ABOUT THIS TASK
State how many lines in the records below contain the word "green". Nothing else is needed.
STORED DATA: Begin
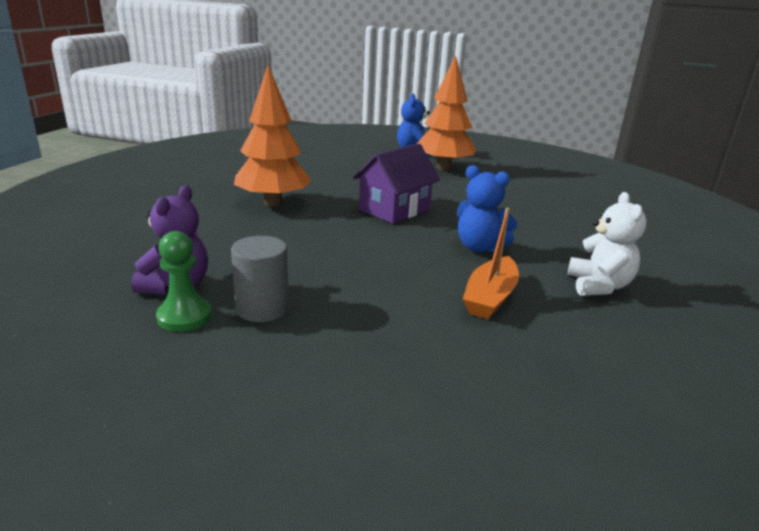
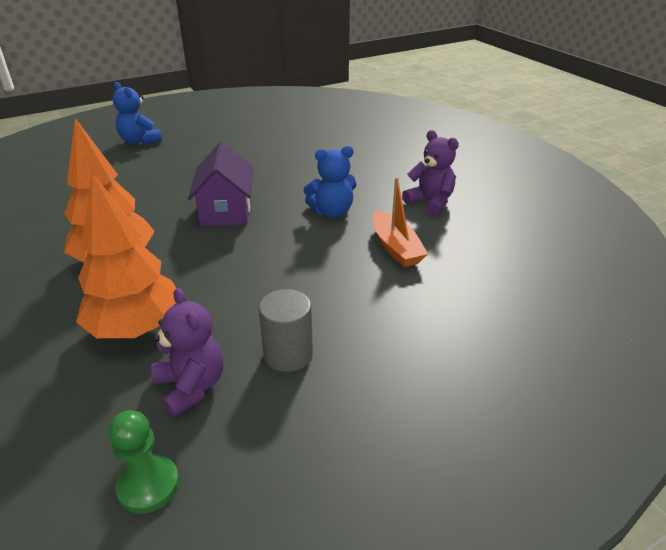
camera: 45 degrees left, 10 degrees up
green pawn [156,231,212,332] -> green pawn moved to [109,410,179,514]
orange tree [416,55,476,170] -> orange tree moved to [76,173,177,338]
white teddy bear [568,192,647,296] -> purple teddy bear [402,130,459,216]

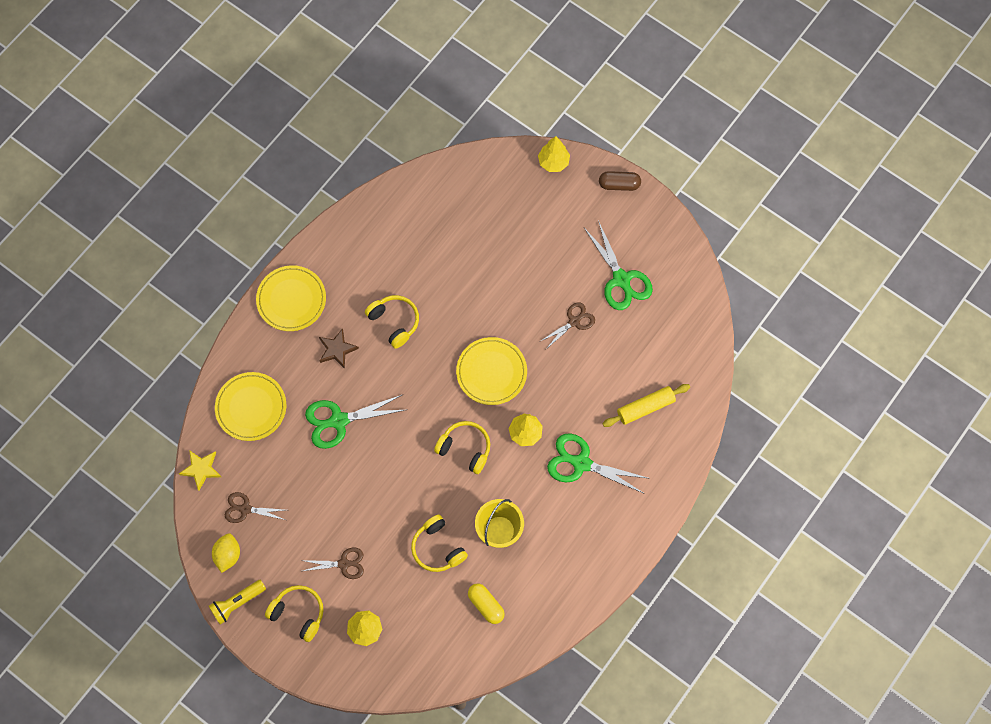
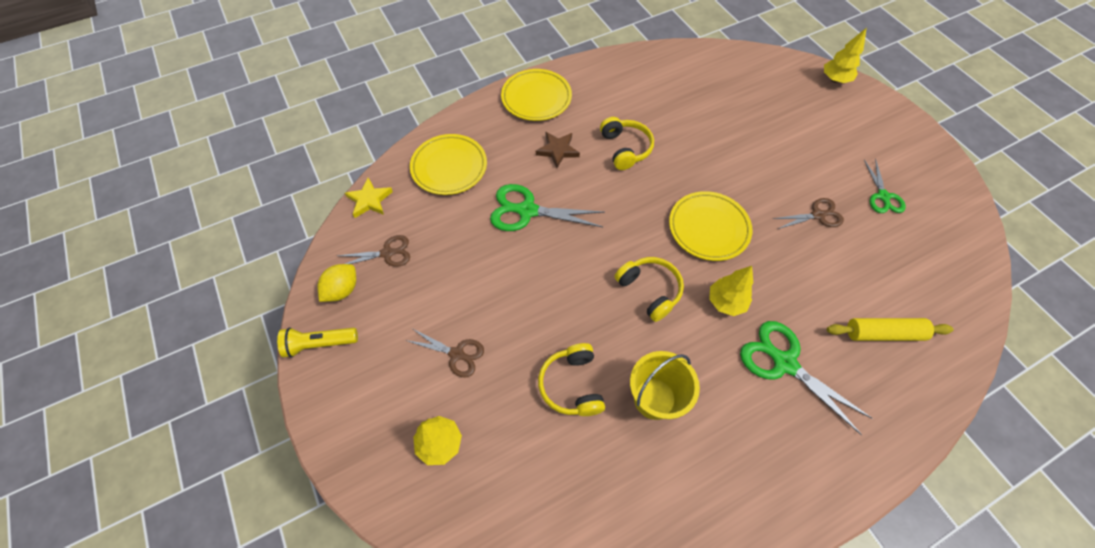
camera: 25 degrees right, 10 degrees down
brown scissors [225,492,285,523] -> brown scissors turned 135 degrees clockwise [337,235,410,267]
yellow headphones [265,585,324,642] -> none
yellow capsule [468,583,505,624] -> none
green scissors [584,220,653,310] -> green scissors [864,159,906,213], size x0.62
brown capsule [599,171,641,191] -> none

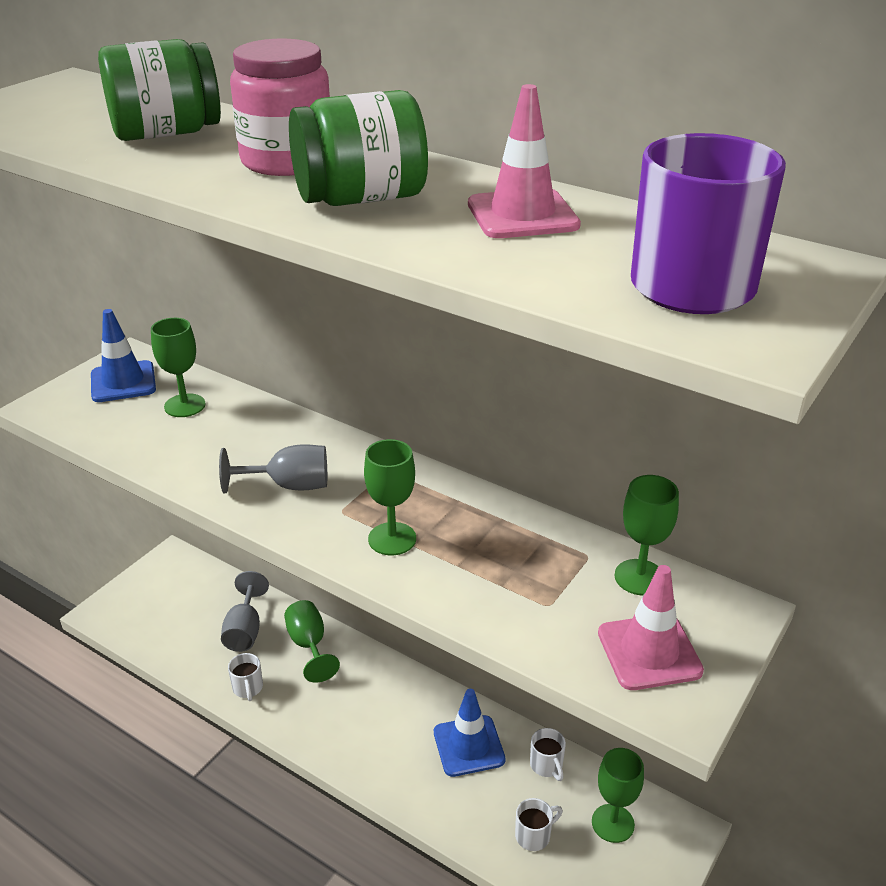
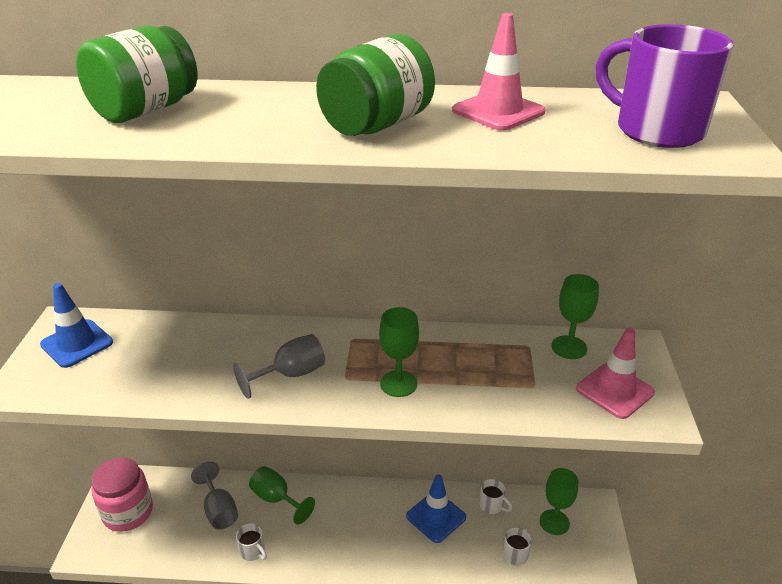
camera: 30 degrees left, 0 degrees up
green goblet [151,318,206,417] -> none
pink jar [230,39,330,176] -> pink jar moved to [91,457,153,532]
STORED DATA: End
RESPONSE AREA
3